Task directions: Print nothing except the lines of the listing below from the line with "tan 1x1 cone [456,197,494,256]" to the line with "orange 1x1 round brick [642,109,699,199]", each exactly as written, both ends included.

Records supplied:
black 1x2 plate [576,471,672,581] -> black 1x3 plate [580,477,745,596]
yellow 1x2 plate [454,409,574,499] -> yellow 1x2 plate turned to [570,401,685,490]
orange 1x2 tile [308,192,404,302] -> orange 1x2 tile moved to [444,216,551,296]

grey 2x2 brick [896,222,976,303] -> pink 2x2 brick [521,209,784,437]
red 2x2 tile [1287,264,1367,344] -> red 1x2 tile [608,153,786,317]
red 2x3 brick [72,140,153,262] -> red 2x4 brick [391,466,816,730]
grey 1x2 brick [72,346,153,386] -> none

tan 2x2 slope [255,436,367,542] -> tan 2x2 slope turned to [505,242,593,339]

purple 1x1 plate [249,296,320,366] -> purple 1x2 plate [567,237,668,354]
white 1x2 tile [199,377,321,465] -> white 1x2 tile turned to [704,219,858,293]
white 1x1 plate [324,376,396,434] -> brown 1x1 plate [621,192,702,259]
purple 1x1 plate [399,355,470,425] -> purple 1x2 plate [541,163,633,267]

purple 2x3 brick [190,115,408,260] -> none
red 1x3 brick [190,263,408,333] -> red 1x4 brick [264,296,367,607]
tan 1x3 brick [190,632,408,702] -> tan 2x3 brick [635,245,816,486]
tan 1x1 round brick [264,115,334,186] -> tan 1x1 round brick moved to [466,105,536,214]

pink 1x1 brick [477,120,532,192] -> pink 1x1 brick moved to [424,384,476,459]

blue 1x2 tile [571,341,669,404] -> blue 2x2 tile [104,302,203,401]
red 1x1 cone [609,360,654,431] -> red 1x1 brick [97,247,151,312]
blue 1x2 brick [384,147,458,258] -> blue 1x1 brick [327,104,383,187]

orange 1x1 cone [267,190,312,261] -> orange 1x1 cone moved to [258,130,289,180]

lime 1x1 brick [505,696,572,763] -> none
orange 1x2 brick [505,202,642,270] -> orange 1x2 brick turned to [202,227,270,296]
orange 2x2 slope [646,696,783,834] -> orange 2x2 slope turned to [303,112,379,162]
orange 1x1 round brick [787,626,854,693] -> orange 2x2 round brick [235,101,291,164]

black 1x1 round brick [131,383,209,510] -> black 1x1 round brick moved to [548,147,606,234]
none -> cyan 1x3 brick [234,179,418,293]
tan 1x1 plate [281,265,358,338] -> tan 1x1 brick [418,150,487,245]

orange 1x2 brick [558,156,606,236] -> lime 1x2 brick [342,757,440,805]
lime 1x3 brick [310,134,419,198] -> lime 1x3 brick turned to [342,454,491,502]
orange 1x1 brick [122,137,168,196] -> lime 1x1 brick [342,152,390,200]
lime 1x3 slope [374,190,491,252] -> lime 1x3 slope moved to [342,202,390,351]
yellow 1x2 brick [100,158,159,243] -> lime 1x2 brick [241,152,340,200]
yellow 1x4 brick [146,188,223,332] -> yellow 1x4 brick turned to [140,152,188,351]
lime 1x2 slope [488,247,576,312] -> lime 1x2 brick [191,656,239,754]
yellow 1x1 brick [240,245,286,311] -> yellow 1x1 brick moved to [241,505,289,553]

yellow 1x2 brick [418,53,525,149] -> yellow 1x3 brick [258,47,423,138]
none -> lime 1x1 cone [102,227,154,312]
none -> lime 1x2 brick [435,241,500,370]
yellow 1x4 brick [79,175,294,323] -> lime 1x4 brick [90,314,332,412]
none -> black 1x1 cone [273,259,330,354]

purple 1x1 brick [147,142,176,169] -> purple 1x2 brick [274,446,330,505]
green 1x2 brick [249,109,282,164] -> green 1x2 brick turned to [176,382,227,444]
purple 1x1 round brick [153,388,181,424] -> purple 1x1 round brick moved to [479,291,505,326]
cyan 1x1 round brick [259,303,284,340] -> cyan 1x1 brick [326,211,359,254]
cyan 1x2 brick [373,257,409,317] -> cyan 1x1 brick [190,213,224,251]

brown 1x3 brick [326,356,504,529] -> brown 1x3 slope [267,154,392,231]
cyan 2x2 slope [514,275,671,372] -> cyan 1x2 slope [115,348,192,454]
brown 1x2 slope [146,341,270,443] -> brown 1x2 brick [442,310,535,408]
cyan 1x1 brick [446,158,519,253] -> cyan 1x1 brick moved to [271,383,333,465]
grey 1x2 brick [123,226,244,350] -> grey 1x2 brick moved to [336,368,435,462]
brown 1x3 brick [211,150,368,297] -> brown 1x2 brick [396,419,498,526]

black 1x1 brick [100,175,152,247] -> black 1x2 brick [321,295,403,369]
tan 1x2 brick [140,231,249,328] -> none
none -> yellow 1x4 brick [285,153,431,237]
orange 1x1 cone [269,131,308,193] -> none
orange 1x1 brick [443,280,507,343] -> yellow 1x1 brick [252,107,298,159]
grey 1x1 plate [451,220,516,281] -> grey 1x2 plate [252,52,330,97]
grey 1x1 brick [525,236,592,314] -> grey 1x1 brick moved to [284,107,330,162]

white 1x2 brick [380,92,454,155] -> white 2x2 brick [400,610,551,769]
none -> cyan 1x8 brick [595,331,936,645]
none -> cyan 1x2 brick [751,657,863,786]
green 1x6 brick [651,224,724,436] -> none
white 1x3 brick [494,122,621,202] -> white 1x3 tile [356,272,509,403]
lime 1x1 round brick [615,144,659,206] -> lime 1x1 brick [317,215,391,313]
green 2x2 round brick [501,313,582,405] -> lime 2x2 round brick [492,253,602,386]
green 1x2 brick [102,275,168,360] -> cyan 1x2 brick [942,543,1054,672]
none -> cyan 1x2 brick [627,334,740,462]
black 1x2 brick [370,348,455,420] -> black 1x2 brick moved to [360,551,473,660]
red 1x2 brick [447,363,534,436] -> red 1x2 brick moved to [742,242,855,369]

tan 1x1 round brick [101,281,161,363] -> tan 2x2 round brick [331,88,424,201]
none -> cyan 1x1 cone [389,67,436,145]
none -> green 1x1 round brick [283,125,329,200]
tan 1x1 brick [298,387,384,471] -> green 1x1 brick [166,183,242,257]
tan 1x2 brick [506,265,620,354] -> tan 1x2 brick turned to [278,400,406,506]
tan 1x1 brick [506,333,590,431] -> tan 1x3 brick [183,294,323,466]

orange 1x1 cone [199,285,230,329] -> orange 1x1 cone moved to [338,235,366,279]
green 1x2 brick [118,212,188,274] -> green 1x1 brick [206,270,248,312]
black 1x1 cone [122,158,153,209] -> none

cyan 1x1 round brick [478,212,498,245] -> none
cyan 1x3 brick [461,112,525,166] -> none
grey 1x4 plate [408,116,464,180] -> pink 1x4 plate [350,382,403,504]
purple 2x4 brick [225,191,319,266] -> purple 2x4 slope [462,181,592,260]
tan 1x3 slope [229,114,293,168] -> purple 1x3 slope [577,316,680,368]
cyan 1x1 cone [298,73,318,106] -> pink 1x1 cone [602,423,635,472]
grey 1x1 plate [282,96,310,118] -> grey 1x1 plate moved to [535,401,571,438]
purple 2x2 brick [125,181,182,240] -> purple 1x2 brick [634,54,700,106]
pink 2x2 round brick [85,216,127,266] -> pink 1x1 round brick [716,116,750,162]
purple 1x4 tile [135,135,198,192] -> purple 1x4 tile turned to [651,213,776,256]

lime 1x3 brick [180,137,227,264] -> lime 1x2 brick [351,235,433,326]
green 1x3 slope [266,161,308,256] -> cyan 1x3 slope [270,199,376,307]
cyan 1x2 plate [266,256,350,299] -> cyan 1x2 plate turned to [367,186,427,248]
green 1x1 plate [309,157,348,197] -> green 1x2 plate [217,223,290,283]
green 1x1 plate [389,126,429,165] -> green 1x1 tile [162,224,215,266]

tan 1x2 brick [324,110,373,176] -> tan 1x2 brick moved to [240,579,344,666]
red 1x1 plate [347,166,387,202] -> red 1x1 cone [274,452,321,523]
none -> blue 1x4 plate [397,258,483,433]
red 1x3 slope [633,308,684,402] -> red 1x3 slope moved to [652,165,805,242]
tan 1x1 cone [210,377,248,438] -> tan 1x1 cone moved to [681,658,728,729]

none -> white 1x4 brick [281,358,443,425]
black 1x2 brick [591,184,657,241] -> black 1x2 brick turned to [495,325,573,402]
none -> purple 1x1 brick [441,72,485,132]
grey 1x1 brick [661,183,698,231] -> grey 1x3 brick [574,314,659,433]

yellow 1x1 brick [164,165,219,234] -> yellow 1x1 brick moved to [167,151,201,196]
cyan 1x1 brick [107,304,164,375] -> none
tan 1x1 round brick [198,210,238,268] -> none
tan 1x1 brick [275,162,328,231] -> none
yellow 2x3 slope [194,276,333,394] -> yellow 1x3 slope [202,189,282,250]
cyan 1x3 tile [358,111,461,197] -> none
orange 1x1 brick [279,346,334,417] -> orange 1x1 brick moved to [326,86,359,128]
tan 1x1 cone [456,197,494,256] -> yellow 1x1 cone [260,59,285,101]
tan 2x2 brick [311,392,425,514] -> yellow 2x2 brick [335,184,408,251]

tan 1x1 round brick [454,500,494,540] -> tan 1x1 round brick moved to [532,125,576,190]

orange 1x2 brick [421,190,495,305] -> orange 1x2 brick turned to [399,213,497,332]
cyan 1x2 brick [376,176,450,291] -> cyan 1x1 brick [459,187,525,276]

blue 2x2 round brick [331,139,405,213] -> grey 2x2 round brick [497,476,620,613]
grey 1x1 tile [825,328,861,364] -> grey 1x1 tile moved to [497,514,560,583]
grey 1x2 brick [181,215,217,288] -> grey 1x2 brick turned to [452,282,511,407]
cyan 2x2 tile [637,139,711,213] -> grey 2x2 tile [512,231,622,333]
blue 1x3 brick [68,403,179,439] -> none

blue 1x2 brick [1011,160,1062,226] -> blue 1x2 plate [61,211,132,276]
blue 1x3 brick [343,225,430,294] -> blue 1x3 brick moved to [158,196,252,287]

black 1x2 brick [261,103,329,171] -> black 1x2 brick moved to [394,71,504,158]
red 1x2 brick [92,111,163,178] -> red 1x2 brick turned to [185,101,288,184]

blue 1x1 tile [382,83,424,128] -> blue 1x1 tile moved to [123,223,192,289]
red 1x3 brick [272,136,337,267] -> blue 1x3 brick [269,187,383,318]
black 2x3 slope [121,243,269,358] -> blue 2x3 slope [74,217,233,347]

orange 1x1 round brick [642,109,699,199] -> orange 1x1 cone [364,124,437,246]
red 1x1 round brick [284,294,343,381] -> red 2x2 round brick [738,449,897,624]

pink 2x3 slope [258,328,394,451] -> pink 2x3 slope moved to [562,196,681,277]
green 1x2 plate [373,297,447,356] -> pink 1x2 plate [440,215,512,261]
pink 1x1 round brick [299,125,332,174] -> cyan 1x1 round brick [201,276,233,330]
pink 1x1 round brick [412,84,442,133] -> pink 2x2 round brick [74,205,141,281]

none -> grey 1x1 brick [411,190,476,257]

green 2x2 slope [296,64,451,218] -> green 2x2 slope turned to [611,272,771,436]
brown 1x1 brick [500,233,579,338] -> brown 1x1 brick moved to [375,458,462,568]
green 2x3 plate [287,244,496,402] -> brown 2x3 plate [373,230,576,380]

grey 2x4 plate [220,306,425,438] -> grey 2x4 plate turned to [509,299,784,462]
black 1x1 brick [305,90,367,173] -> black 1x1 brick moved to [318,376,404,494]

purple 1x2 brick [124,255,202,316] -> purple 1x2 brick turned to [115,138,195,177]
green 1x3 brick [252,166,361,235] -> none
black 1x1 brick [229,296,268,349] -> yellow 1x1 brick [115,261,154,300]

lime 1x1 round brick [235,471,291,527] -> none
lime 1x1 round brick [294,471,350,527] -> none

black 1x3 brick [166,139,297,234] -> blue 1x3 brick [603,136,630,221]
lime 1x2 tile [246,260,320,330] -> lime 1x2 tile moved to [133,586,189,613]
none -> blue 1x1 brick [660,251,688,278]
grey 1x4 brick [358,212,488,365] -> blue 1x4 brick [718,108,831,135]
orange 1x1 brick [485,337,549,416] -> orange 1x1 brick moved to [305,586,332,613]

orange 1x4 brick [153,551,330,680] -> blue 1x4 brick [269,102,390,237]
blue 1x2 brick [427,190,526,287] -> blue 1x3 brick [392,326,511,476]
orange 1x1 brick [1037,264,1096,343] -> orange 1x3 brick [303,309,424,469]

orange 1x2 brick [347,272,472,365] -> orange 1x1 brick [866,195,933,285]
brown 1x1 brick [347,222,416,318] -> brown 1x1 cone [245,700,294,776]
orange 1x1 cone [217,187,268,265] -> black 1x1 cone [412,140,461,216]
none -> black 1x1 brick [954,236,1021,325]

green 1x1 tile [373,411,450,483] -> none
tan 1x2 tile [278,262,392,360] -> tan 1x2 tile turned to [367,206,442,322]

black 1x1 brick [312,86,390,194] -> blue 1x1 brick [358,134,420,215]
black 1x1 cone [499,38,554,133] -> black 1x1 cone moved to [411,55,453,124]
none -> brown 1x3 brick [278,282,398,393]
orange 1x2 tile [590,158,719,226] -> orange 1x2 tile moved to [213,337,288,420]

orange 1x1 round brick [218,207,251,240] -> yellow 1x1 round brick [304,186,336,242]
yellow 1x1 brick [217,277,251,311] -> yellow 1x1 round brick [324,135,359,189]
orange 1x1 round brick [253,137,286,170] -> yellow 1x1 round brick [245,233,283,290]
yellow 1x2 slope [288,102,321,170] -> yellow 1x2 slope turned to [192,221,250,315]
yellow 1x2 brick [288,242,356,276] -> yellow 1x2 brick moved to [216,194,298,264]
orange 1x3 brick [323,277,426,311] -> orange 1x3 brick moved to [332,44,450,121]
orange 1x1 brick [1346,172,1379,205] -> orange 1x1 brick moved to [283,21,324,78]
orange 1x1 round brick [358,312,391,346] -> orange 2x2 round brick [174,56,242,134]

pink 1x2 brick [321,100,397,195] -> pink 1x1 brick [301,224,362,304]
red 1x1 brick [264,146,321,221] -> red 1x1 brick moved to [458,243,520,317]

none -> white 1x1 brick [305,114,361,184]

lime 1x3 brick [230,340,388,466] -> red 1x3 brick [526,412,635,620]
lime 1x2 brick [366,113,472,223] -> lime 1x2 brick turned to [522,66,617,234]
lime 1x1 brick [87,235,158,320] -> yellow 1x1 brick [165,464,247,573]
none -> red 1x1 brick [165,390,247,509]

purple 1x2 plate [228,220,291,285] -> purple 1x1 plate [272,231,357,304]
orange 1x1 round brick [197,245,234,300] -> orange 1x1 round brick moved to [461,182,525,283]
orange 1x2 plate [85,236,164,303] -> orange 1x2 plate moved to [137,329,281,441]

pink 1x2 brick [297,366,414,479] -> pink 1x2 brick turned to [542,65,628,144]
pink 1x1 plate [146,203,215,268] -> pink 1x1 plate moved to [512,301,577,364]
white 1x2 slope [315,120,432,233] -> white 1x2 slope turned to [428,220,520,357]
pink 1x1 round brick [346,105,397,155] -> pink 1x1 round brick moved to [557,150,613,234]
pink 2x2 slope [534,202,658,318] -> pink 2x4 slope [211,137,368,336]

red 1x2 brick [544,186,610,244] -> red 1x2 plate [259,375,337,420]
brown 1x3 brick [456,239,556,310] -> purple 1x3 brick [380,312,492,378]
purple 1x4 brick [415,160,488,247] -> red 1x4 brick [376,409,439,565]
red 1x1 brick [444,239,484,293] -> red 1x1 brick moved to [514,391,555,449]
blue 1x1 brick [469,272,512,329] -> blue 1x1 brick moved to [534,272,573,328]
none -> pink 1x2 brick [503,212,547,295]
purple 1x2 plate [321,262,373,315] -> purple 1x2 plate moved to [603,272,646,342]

Output below:
tan 1x1 cone [456,197,494,256] -> yellow 1x1 cone [260,59,285,101]
tan 2x2 brick [311,392,425,514] -> yellow 2x2 brick [335,184,408,251]

tan 1x1 round brick [454,500,494,540] -> tan 1x1 round brick moved to [532,125,576,190]

orange 1x2 brick [421,190,495,305] -> orange 1x2 brick turned to [399,213,497,332]
cyan 1x2 brick [376,176,450,291] -> cyan 1x1 brick [459,187,525,276]

blue 2x2 round brick [331,139,405,213] -> grey 2x2 round brick [497,476,620,613]
grey 1x1 tile [825,328,861,364] -> grey 1x1 tile moved to [497,514,560,583]
grey 1x2 brick [181,215,217,288] -> grey 1x2 brick turned to [452,282,511,407]
cyan 2x2 tile [637,139,711,213] -> grey 2x2 tile [512,231,622,333]
blue 1x3 brick [68,403,179,439] -> none

blue 1x2 brick [1011,160,1062,226] -> blue 1x2 plate [61,211,132,276]
blue 1x3 brick [343,225,430,294] -> blue 1x3 brick moved to [158,196,252,287]

black 1x2 brick [261,103,329,171] -> black 1x2 brick moved to [394,71,504,158]
red 1x2 brick [92,111,163,178] -> red 1x2 brick turned to [185,101,288,184]

blue 1x1 tile [382,83,424,128] -> blue 1x1 tile moved to [123,223,192,289]
red 1x3 brick [272,136,337,267] -> blue 1x3 brick [269,187,383,318]
black 2x3 slope [121,243,269,358] -> blue 2x3 slope [74,217,233,347]

orange 1x1 round brick [642,109,699,199] -> orange 1x1 cone [364,124,437,246]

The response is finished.